WORK INSTRUCTIONS
Copy word for word, please, the lines of the entries below running from the one containing "green slope H8:I10 level 1 top H" to the one containing "pink plate B5 level 2 -> none", both ends included.

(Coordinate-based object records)
────────────────────

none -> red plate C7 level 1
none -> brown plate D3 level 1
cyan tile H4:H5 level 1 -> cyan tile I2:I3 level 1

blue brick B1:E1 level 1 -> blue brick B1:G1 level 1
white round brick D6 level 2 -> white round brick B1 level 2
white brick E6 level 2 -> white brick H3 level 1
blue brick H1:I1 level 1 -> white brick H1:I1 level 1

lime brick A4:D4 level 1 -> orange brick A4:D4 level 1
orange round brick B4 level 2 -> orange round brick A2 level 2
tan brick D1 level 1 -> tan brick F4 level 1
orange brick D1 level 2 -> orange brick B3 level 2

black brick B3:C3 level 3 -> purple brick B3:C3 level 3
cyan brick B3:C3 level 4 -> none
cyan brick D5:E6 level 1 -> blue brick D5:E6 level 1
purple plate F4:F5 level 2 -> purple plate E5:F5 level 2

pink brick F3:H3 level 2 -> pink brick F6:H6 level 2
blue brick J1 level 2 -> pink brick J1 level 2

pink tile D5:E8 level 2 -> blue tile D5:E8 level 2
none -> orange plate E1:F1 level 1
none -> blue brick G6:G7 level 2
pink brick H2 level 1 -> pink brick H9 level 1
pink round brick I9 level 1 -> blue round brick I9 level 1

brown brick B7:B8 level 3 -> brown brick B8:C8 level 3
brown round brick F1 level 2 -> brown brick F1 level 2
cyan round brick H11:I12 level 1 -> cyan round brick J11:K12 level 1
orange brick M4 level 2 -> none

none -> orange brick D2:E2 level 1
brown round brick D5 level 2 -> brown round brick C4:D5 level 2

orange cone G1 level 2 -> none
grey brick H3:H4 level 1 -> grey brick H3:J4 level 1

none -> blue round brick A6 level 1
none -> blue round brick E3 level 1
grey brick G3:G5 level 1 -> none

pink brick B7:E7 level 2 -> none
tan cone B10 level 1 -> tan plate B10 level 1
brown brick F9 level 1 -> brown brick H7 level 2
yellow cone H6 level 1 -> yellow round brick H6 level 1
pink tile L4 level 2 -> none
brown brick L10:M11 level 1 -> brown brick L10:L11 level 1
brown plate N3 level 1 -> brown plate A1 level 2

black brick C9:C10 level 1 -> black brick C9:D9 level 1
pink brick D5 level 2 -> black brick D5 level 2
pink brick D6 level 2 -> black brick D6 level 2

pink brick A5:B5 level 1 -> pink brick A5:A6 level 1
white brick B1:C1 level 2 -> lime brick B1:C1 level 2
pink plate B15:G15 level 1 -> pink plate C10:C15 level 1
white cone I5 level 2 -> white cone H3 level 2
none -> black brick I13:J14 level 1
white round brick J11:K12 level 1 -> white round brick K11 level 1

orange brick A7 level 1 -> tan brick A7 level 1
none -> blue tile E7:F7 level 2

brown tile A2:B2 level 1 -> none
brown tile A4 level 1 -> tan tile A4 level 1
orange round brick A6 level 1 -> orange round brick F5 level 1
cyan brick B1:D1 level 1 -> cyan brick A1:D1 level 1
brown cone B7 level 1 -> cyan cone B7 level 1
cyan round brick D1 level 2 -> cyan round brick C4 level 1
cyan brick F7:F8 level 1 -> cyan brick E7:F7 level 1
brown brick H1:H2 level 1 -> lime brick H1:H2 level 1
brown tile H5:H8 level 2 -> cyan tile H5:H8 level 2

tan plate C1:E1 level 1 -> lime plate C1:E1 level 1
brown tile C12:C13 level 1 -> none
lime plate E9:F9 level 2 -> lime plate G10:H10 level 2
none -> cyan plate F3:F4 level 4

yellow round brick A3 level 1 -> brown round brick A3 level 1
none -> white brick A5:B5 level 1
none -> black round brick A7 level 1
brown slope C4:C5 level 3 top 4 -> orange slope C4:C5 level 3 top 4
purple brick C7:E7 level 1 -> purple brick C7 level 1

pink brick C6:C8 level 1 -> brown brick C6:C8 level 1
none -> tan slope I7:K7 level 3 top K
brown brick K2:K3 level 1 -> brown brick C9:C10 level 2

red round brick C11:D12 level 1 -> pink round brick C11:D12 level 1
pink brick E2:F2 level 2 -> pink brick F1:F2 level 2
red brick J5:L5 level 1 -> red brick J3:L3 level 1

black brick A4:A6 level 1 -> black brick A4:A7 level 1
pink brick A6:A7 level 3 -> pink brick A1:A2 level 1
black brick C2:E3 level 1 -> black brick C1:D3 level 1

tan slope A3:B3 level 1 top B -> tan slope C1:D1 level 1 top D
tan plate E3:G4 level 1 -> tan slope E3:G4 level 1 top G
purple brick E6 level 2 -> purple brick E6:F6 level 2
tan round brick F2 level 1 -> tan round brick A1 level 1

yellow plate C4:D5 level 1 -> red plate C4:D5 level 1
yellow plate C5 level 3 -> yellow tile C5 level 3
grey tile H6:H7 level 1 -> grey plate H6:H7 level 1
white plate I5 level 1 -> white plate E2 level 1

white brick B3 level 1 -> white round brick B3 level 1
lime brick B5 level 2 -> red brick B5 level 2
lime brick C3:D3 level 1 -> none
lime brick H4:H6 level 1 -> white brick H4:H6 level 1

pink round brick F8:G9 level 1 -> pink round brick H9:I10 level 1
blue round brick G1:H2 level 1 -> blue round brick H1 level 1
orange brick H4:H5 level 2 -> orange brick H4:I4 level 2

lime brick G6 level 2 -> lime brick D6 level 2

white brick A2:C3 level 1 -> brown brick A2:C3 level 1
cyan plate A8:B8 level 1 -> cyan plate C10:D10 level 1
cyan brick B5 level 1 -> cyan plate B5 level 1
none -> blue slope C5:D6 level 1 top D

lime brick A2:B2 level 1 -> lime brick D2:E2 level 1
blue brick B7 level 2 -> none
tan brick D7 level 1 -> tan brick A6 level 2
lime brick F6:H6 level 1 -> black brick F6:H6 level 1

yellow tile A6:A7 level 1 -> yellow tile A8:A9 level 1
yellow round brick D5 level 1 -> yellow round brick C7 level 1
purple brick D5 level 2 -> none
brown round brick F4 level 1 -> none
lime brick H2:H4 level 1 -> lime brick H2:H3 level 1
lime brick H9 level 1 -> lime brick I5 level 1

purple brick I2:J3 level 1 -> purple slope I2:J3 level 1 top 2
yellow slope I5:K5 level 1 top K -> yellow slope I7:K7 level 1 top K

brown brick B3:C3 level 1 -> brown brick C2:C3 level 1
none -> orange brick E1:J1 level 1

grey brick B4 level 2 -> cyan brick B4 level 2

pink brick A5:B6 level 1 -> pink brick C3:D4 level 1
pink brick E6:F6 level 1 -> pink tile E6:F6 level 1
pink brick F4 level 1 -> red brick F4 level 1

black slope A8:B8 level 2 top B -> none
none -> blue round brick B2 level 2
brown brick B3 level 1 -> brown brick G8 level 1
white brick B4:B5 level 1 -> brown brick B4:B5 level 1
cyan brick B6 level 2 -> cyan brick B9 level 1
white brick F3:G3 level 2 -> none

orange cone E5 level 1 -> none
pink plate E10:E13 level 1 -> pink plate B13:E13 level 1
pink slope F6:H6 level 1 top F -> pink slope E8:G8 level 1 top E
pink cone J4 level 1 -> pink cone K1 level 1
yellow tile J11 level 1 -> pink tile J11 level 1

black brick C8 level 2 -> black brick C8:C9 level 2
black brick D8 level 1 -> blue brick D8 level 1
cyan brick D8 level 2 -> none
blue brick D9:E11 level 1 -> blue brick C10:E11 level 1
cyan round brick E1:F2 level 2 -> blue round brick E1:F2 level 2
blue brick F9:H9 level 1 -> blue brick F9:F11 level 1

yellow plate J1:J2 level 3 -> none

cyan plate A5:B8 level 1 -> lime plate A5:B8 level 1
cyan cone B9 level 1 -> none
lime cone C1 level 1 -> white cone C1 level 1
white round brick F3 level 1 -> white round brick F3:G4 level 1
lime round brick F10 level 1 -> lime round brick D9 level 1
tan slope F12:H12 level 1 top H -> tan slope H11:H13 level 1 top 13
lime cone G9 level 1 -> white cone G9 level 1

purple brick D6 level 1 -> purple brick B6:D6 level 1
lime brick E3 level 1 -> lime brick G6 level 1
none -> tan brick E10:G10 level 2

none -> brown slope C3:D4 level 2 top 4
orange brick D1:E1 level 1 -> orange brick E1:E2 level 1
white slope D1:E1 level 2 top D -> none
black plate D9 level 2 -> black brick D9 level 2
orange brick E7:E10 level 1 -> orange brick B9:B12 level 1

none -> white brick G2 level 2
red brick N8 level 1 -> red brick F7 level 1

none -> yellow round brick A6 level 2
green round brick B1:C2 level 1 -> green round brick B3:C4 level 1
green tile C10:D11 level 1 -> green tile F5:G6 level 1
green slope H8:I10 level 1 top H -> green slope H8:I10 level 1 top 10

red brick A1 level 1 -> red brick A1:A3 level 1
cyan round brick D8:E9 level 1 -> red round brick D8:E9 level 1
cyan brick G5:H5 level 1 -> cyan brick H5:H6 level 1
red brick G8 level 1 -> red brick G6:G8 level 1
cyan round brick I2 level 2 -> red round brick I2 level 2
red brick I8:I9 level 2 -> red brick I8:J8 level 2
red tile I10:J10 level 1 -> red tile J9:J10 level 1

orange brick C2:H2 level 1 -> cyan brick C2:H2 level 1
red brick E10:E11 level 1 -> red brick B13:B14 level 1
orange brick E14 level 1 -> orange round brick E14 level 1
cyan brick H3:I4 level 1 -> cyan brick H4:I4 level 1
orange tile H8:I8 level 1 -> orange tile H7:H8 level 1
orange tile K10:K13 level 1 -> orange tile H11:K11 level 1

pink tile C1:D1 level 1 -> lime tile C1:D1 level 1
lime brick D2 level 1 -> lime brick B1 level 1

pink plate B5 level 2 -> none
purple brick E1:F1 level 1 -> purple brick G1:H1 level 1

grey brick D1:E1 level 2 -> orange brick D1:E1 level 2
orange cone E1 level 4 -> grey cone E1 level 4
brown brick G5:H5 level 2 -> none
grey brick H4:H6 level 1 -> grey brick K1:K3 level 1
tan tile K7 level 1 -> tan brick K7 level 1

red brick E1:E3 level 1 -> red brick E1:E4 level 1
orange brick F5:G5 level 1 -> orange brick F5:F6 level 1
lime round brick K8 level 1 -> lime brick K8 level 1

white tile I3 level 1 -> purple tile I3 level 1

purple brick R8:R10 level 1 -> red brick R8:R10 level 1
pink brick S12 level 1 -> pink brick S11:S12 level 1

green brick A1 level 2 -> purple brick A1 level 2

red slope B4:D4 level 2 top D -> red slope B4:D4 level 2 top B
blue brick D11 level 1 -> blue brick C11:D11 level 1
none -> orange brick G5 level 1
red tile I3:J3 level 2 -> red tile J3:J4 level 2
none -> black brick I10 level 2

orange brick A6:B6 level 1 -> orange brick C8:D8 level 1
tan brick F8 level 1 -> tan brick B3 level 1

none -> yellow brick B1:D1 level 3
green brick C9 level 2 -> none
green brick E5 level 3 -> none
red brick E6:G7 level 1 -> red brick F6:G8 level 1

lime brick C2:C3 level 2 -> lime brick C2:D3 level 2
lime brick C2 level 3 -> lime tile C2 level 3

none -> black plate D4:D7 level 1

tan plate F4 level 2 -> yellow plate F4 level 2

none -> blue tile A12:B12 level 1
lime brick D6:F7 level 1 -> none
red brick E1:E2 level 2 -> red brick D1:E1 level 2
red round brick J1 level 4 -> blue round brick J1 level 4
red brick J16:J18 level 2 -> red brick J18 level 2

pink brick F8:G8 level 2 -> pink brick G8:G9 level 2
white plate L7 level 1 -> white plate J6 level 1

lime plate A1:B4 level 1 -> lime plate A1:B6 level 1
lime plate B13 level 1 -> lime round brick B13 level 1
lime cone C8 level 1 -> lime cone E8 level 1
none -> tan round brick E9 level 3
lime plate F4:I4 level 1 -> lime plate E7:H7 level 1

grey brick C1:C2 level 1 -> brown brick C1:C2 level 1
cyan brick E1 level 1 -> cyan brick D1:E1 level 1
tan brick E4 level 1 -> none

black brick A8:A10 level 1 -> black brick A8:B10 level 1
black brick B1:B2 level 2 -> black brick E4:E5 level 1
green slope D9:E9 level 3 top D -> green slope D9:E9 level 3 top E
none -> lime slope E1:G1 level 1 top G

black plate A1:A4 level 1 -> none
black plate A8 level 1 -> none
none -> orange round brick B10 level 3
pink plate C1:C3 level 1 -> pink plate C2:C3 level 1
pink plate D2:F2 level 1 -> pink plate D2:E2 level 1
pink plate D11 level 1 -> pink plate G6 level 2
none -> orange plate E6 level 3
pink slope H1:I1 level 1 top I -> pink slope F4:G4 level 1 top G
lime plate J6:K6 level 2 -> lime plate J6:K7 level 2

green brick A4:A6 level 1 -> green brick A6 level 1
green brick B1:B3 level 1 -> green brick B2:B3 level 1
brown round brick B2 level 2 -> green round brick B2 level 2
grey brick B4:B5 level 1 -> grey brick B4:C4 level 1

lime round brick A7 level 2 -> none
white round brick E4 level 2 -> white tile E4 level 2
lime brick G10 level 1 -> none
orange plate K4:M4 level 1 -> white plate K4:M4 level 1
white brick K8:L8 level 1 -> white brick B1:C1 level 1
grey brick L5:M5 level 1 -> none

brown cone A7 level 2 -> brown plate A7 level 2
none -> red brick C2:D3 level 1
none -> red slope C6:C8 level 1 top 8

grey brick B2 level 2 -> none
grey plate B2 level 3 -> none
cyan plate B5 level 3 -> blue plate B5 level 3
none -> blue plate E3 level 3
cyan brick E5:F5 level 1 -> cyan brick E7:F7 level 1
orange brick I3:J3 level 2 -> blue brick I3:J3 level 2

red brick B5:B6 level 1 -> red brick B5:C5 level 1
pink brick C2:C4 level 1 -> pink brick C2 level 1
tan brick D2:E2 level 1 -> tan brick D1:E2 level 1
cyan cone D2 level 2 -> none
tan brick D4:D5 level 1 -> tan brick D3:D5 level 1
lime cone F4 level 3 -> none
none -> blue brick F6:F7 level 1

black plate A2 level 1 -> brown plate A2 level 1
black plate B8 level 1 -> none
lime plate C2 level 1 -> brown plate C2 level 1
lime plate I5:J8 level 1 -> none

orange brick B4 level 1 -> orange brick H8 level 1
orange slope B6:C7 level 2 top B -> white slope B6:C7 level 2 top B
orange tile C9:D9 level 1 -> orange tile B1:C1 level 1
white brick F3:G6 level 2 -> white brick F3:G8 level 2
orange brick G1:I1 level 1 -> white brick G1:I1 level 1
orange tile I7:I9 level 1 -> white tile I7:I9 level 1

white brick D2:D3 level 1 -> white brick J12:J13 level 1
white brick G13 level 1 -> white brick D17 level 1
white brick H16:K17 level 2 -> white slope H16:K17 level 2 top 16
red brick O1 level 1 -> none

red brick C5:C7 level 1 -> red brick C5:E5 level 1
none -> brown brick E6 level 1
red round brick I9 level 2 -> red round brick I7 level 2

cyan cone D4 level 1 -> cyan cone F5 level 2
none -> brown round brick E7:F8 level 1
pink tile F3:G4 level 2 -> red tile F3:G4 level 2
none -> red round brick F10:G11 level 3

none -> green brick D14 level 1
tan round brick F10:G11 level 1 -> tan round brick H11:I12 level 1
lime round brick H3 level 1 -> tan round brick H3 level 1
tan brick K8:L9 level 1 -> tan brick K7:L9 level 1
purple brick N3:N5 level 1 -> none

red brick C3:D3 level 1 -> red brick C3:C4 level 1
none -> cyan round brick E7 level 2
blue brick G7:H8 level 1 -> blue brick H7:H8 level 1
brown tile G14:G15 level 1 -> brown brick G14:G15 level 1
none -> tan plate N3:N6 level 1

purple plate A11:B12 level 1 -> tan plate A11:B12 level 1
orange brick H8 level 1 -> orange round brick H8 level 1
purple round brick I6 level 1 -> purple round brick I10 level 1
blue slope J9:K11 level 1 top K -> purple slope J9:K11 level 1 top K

────────────────────

SOLUTION FOR THIS TASK
green slope H8:I10 level 1 top H -> green slope H8:I10 level 1 top 10

red brick A1 level 1 -> red brick A1:A3 level 1
cyan round brick D8:E9 level 1 -> red round brick D8:E9 level 1
cyan brick G5:H5 level 1 -> cyan brick H5:H6 level 1
red brick G8 level 1 -> red brick G6:G8 level 1
cyan round brick I2 level 2 -> red round brick I2 level 2
red brick I8:I9 level 2 -> red brick I8:J8 level 2
red tile I10:J10 level 1 -> red tile J9:J10 level 1

orange brick C2:H2 level 1 -> cyan brick C2:H2 level 1
red brick E10:E11 level 1 -> red brick B13:B14 level 1
orange brick E14 level 1 -> orange round brick E14 level 1
cyan brick H3:I4 level 1 -> cyan brick H4:I4 level 1
orange tile H8:I8 level 1 -> orange tile H7:H8 level 1
orange tile K10:K13 level 1 -> orange tile H11:K11 level 1

pink tile C1:D1 level 1 -> lime tile C1:D1 level 1
lime brick D2 level 1 -> lime brick B1 level 1

pink plate B5 level 2 -> none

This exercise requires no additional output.